#### [Your assignment]
Write out, unchanged, the lines from the one holding "moved: snow-white_pair_of_scissors (327,377)" to the close of the listing. Both the first and last lines belong in it.

#### [Excerpted records]
══════

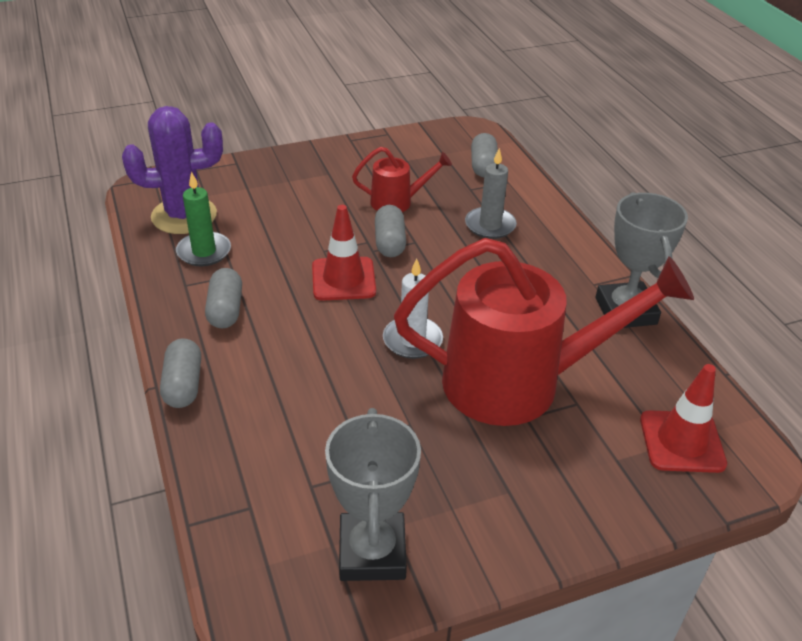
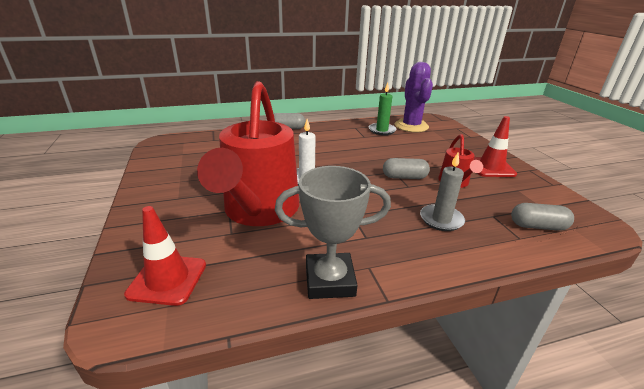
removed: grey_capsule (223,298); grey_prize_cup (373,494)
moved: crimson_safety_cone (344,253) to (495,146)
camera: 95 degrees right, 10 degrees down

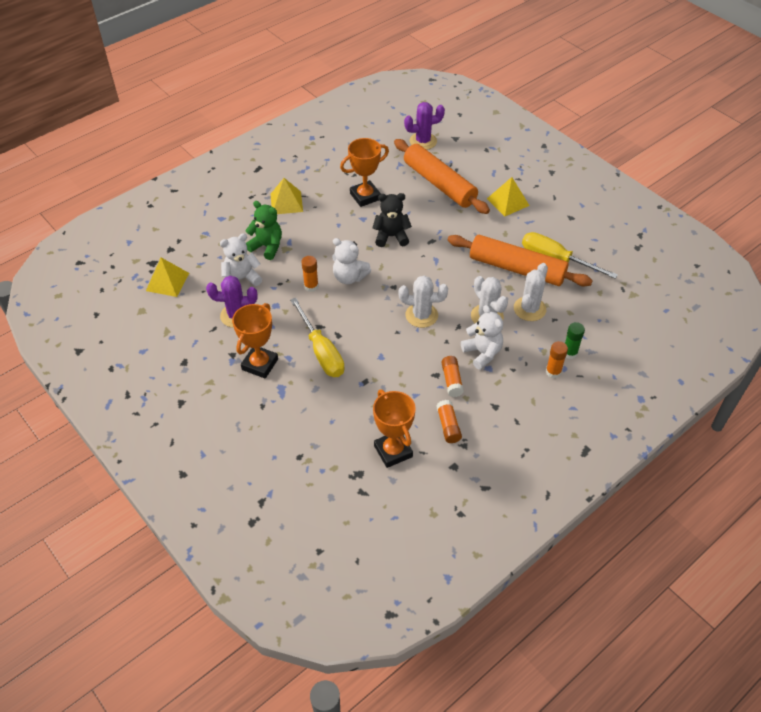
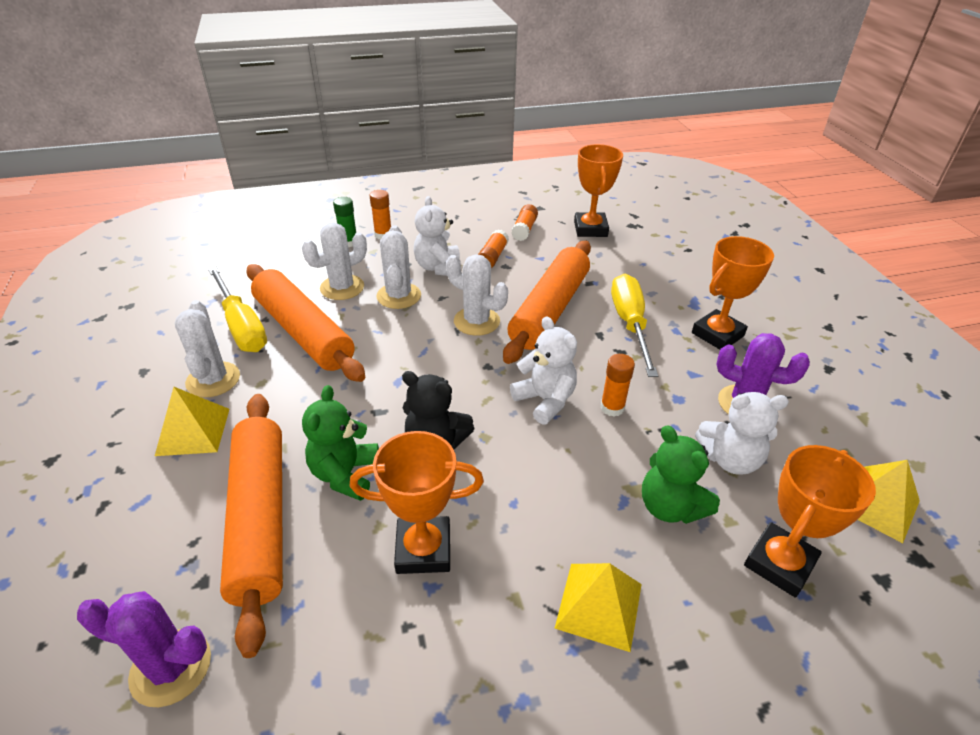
added: snow-white_prickly_plant (207,348); green_teddy_bear (340,443); orange-coloured_dough_roller (547,302); orange-coloured_prize_cup (810,521)
camera: 155 degrees left, 10 degrees down

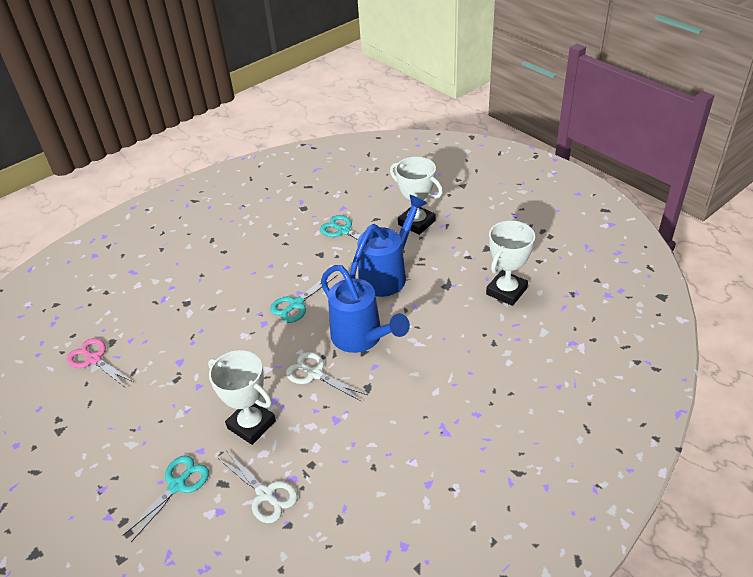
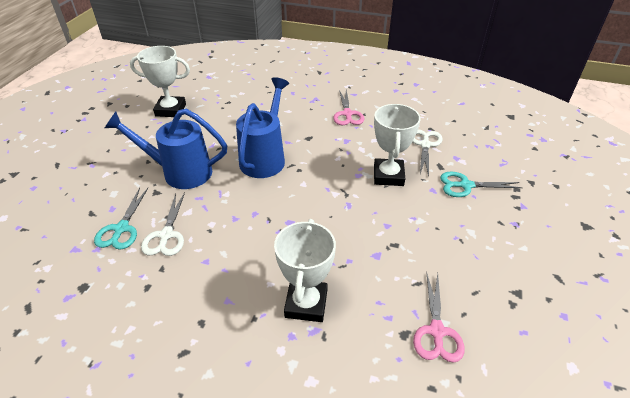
removed: turquoise_pair_of_scissors (303,299)
added: rosy_pair_of_scissors (348,107)
moved: snow-white_pair_of_scissors (327,377) to (163,224); snow-white_prize_cup (416,196) to (305,270)
camera: 125 degrees left, 0 degrees up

══════

#### [Answer space]
moved: snow-white_pair_of_scissors (327,377) to (163,224); snow-white_prize_cup (416,196) to (305,270)
camera: 125 degrees left, 0 degrees up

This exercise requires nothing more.